Problem requirements:
Repeat the records below exactly as they appear, leaving out any pictures.
————————
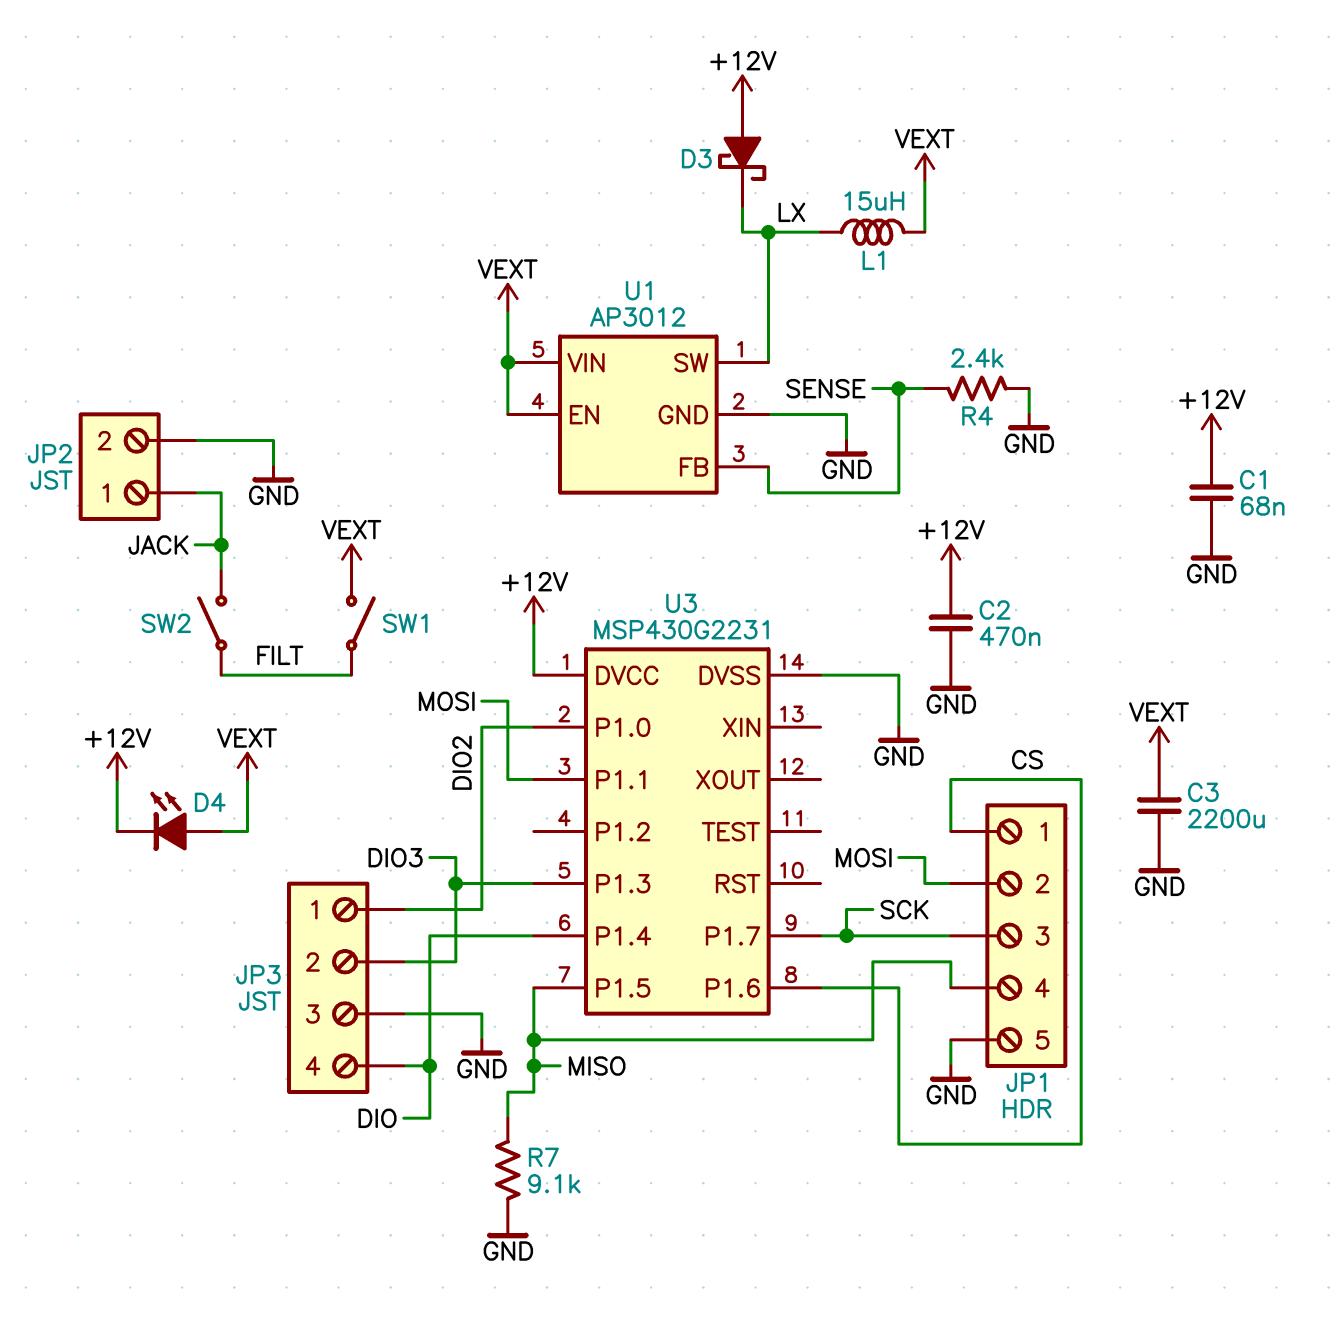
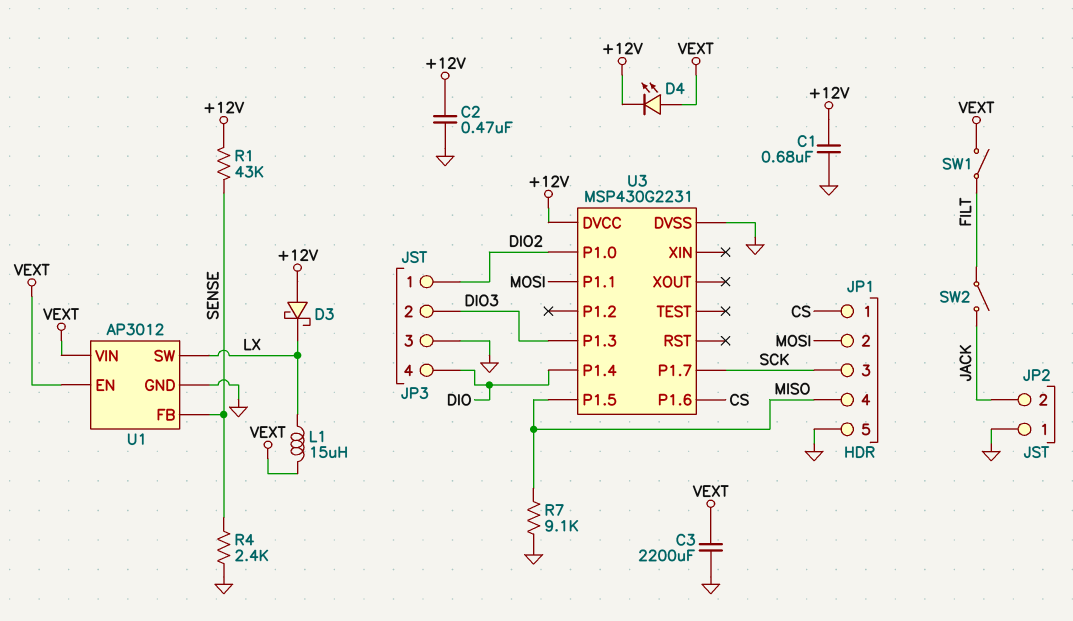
C1: 68nF (+12V, GND) -> 680nF (+12V, GND)
JP2 pin 1: JACK -> GND
JP2 pin 2: GND -> JACK
R1: none -> 43k (+12V, SENSE)

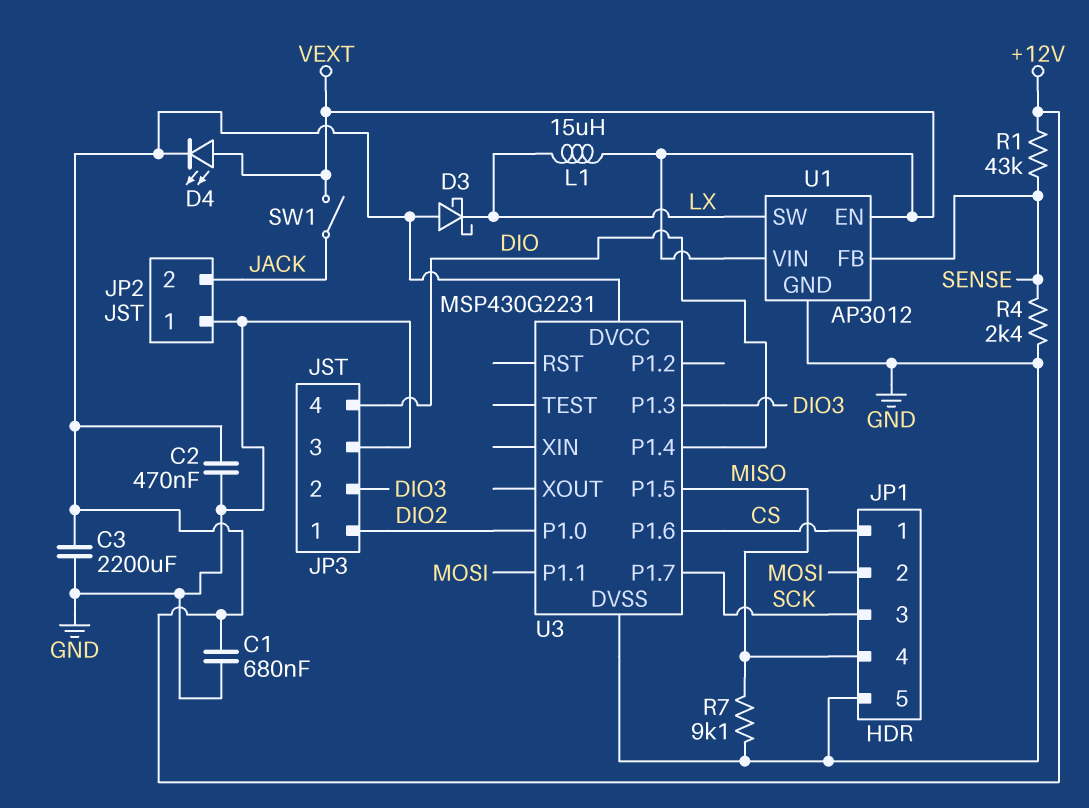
C3: 2200uF (GND, VEXT) -> 2200uF (+12V, GND)
SW1: switch (FILT, VEXT) -> switch (JACK, VEXT)
SW2: switch (FILT, JACK) -> none

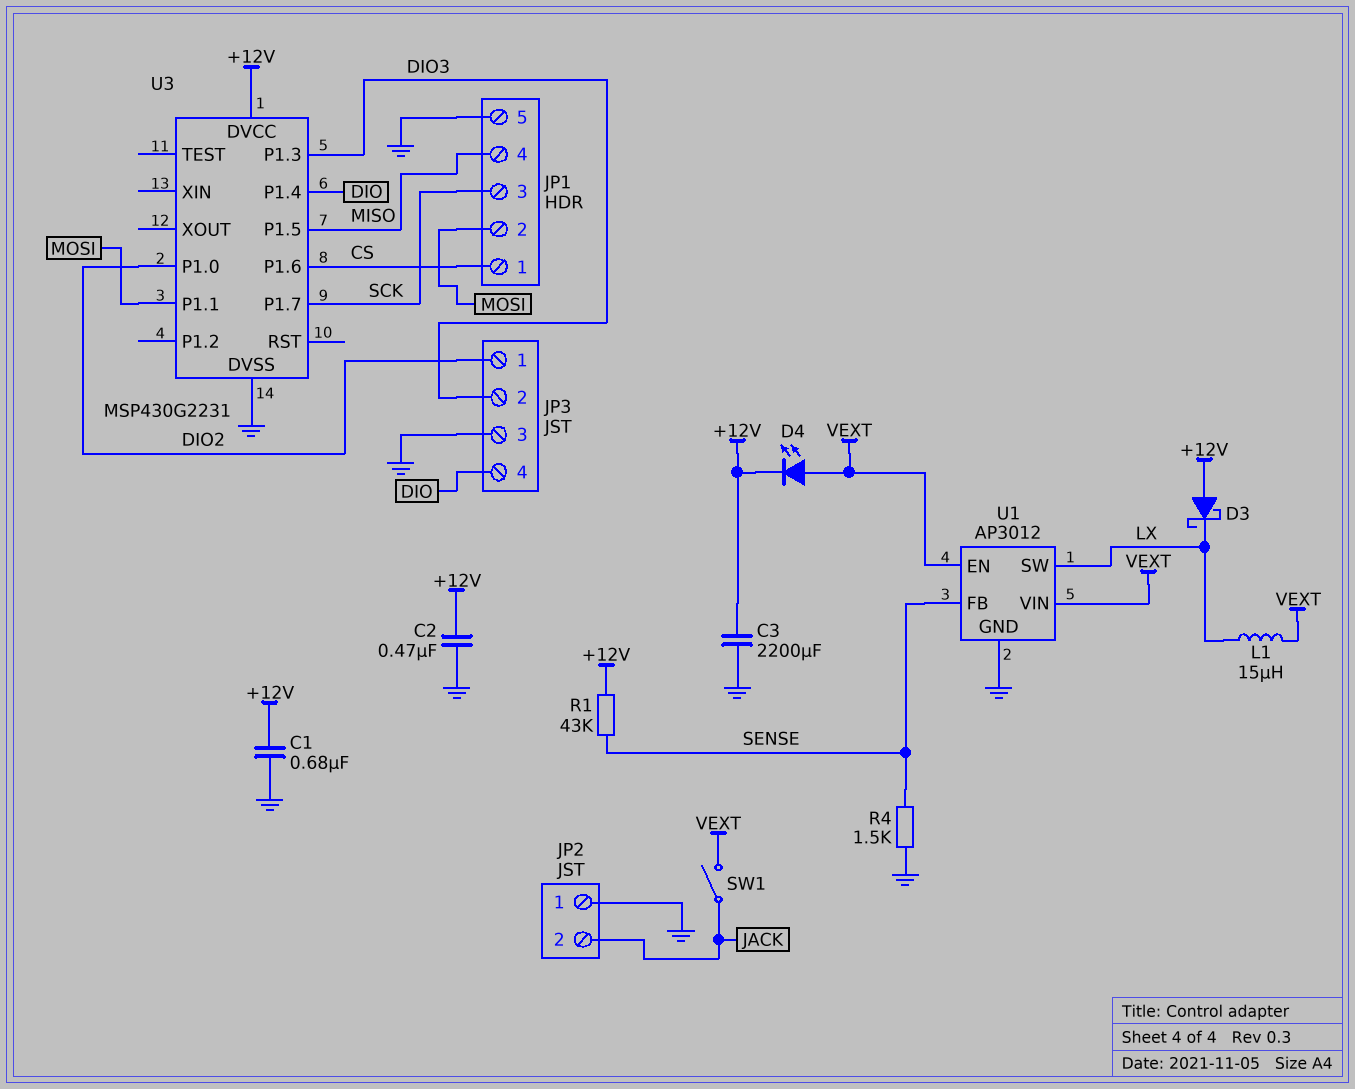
R4: 2.4k (GND, SENSE) -> 1.5k (GND, SENSE)
R7: 9.1k (GND, MISO) -> none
————————
Answer to the exercise:
C1: 68nF (+12V, GND) -> 680nF (+12V, GND)
JP2 pin 1: JACK -> GND
JP2 pin 2: GND -> JACK
R1: none -> 43k (+12V, SENSE)

C3: 2200uF (GND, VEXT) -> 2200uF (+12V, GND)
SW1: switch (FILT, VEXT) -> switch (JACK, VEXT)
SW2: switch (FILT, JACK) -> none

R4: 2.4k (GND, SENSE) -> 1.5k (GND, SENSE)
R7: 9.1k (GND, MISO) -> none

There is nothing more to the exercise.